EXCERPTED DATA:
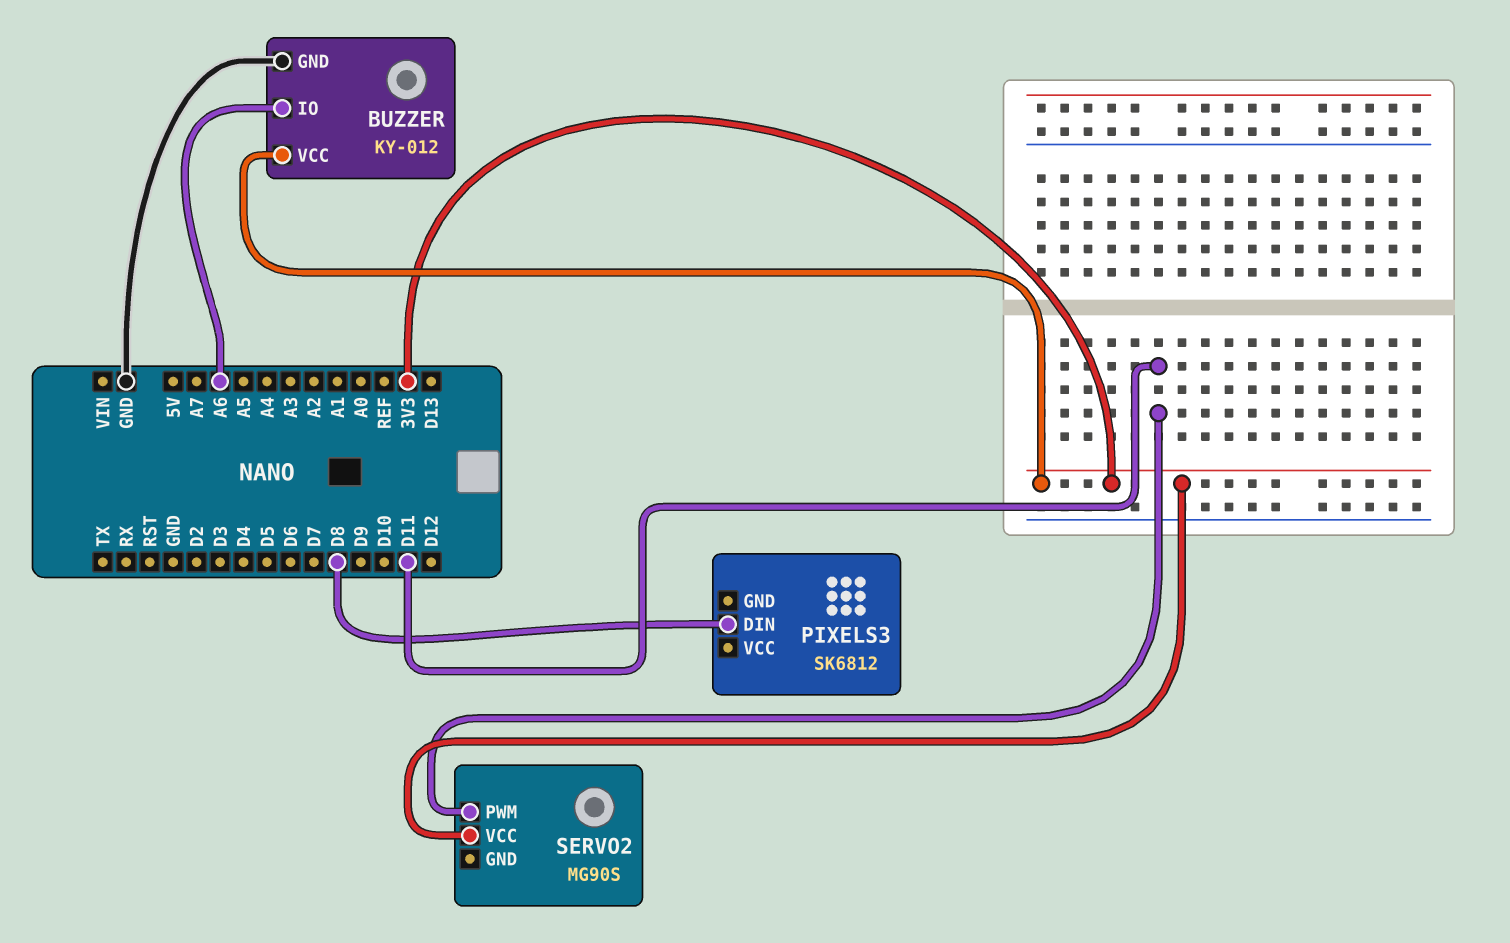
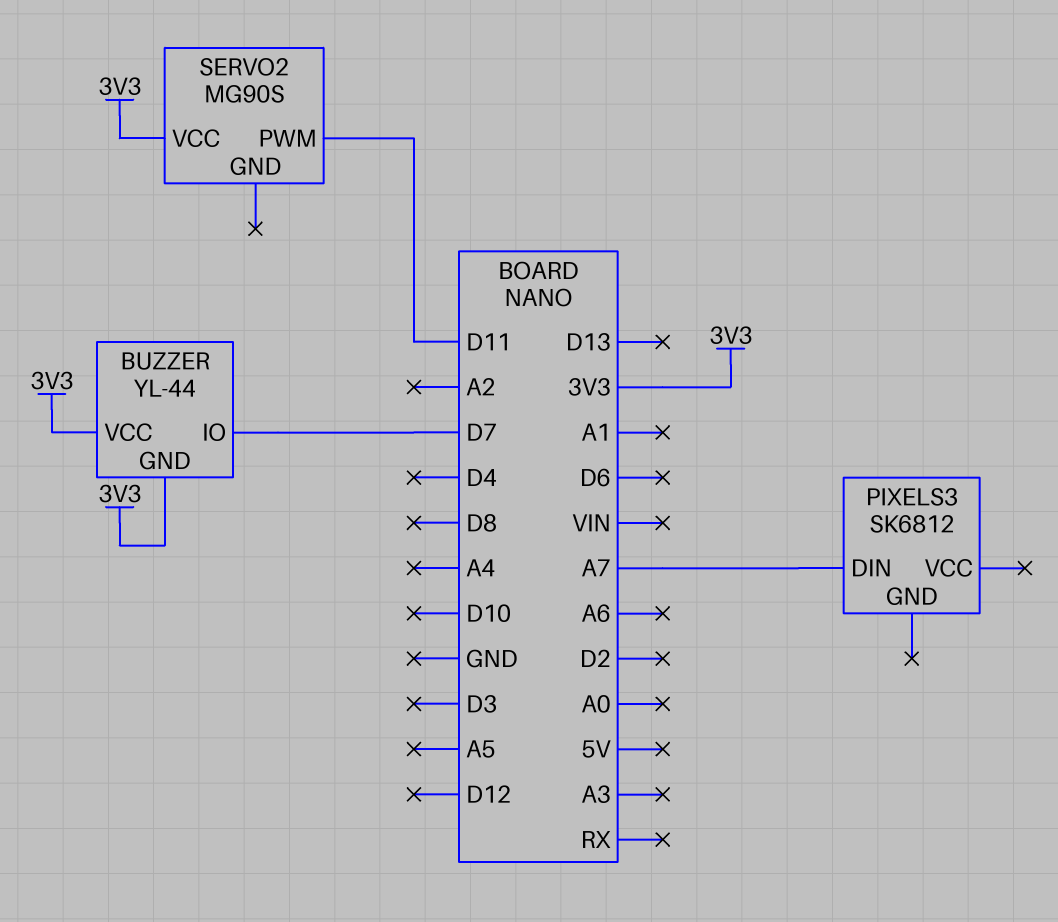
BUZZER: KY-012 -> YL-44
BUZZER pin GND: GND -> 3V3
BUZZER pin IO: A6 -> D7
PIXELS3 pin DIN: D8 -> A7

---

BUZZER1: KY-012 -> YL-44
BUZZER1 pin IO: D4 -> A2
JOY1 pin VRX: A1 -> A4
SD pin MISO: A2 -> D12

* * *

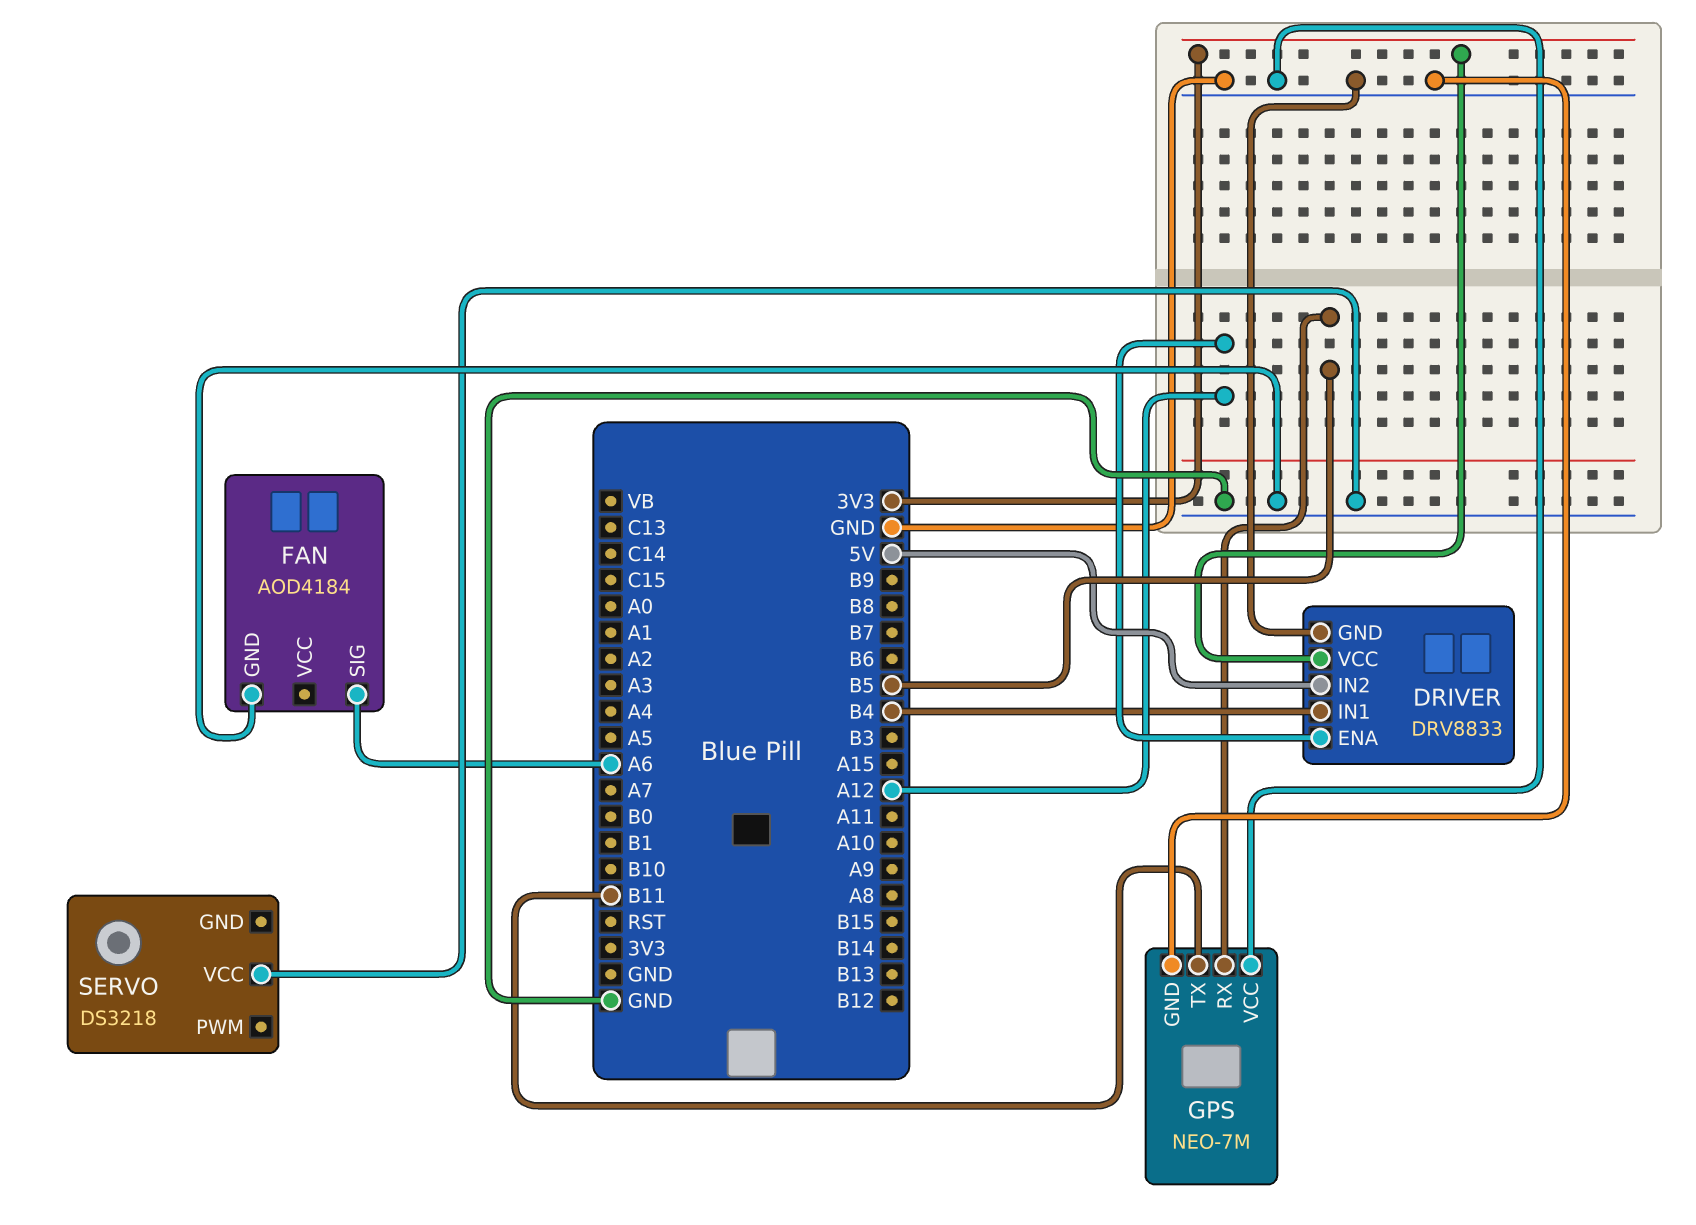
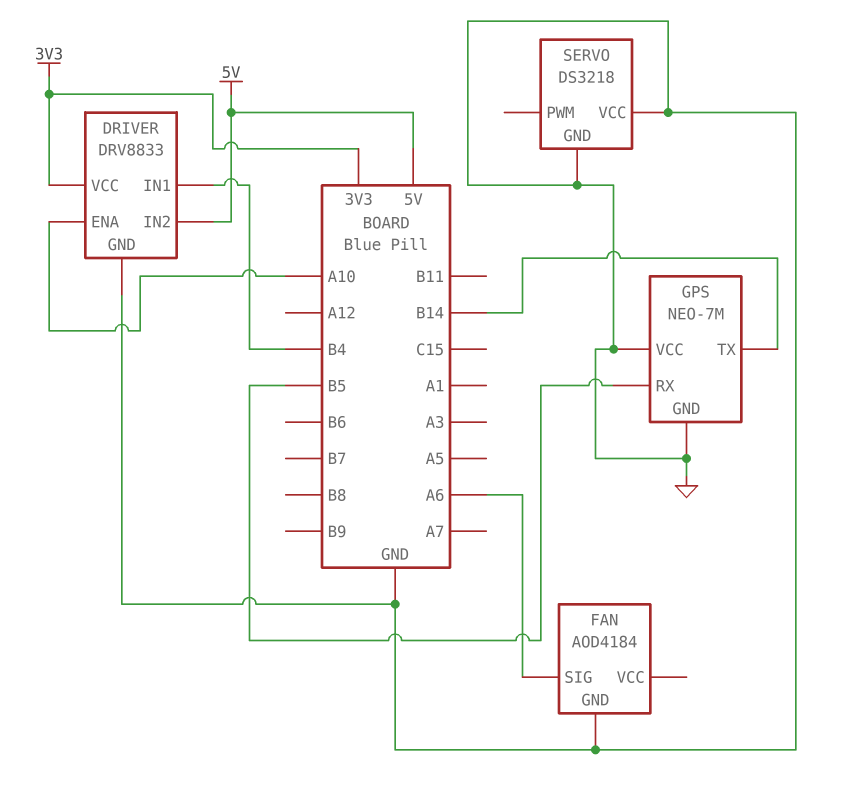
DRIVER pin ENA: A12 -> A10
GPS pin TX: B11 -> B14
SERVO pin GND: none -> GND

EXERCISE PROMPT: From the line containing "BUZZER: KY-012 -> YL-44" down to the line containing "PIXELS3 pin DIN: D8 -> A7" in the material above, reproduce every line exactly, including the two end lines.

ANSWER FOR THE TASK:
BUZZER: KY-012 -> YL-44
BUZZER pin GND: GND -> 3V3
BUZZER pin IO: A6 -> D7
PIXELS3 pin DIN: D8 -> A7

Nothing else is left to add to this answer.